● **Task statement**:
From the line bearing "to (142 238)" down to the final line of the records below, give every line again exactly and add nothing.

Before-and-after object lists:
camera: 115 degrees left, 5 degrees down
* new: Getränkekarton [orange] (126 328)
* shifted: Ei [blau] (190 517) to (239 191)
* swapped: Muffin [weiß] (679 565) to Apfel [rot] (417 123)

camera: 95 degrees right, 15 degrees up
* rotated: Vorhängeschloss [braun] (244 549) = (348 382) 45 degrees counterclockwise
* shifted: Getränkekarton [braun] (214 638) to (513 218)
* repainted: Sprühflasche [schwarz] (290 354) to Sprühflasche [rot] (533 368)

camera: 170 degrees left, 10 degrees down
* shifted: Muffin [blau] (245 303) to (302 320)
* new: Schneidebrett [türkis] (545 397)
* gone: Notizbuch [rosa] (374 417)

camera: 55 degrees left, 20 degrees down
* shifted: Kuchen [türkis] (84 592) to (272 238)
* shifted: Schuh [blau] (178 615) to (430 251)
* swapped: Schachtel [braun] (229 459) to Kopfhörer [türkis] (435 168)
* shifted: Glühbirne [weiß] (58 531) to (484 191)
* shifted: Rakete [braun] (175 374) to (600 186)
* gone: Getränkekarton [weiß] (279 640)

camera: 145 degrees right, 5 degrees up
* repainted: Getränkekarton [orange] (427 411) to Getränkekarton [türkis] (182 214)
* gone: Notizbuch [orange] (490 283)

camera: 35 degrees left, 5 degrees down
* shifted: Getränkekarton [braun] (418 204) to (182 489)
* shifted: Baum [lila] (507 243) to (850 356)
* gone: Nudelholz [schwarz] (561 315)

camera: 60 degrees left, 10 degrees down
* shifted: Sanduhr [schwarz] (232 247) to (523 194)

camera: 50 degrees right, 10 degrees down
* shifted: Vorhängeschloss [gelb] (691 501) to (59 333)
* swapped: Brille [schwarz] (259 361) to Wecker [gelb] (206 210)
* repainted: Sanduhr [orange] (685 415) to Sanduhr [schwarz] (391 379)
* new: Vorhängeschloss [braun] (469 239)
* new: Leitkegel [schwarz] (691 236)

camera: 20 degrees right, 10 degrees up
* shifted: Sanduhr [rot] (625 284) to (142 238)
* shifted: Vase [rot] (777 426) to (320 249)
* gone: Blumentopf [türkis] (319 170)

● **Solution for this problem**:
* shifted: Sanduhr [rot] (625 284) to (142 238)
* shifted: Vase [rot] (777 426) to (320 249)
* gone: Blumentopf [türkis] (319 170)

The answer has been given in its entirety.